___ Supplied material ___

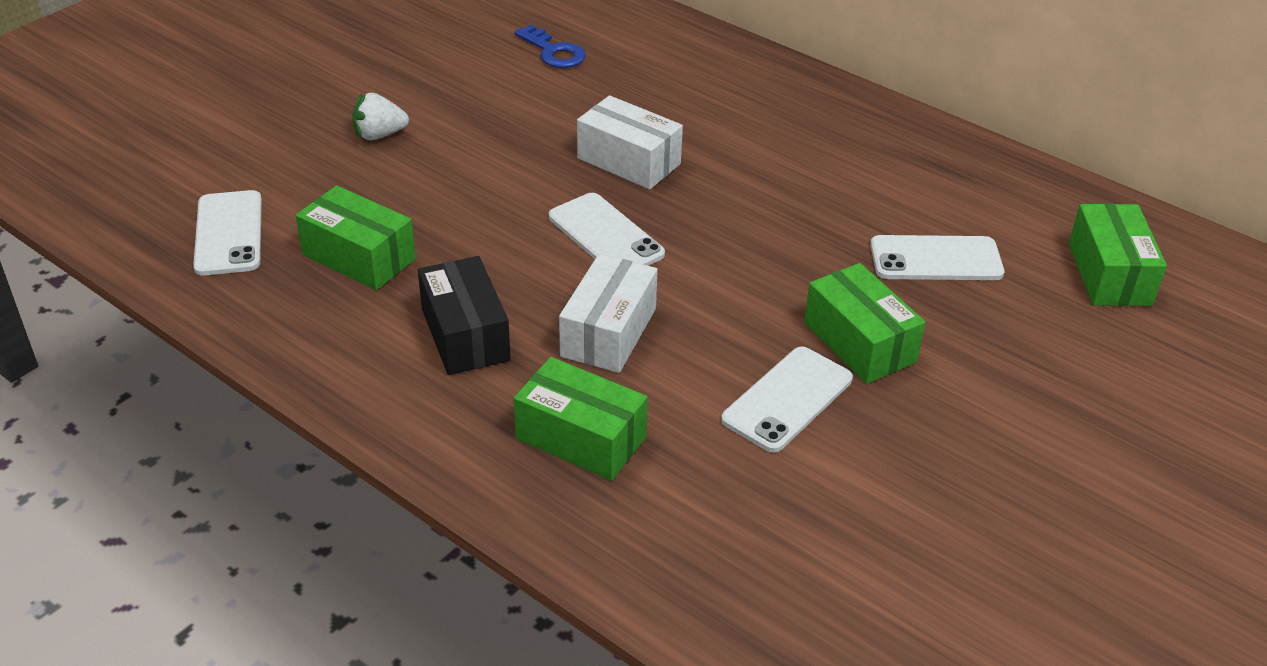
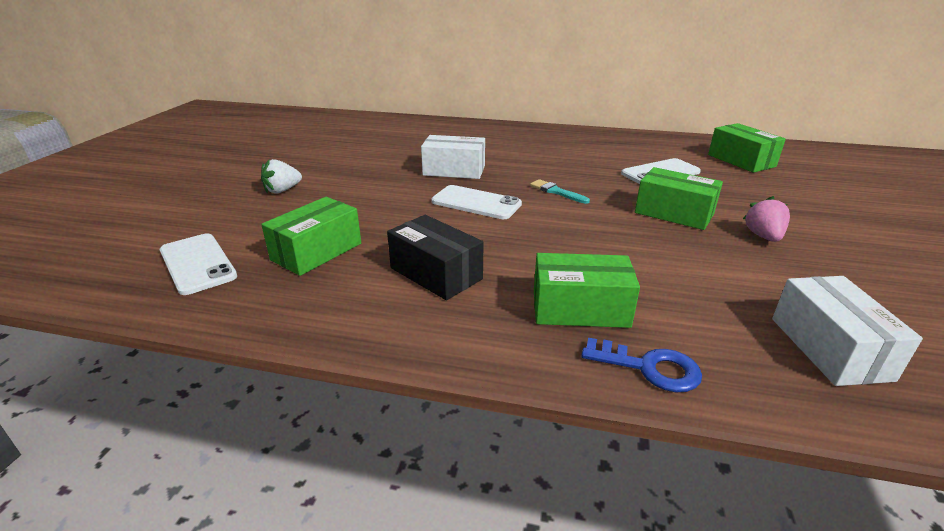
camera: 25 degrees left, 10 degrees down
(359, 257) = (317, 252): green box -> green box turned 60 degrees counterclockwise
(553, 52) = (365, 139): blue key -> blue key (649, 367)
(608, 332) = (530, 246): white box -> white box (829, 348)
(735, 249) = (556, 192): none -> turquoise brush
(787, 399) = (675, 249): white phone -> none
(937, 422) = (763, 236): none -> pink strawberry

___
___ Supplied material ___

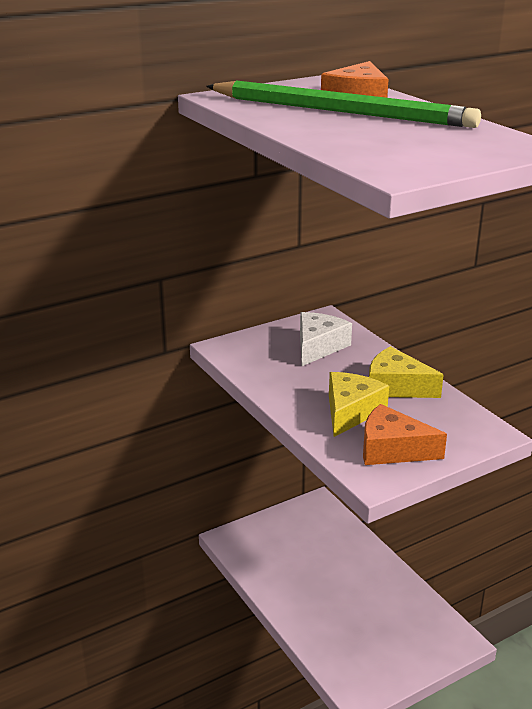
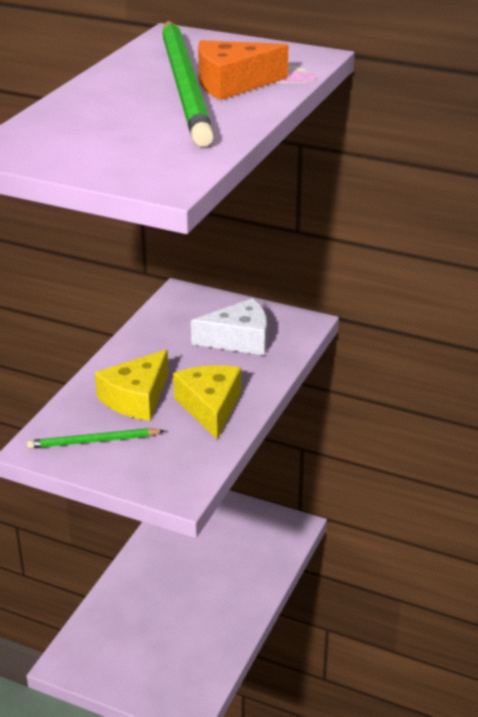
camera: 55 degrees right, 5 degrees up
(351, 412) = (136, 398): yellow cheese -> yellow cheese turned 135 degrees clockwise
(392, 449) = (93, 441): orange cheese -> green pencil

___

- Work item
If the word "white" appears in a line above, copy that line.

- Response to the exercise
(608, 332) = (530, 246): white box -> white box (829, 348)
(787, 399) = (675, 249): white phone -> none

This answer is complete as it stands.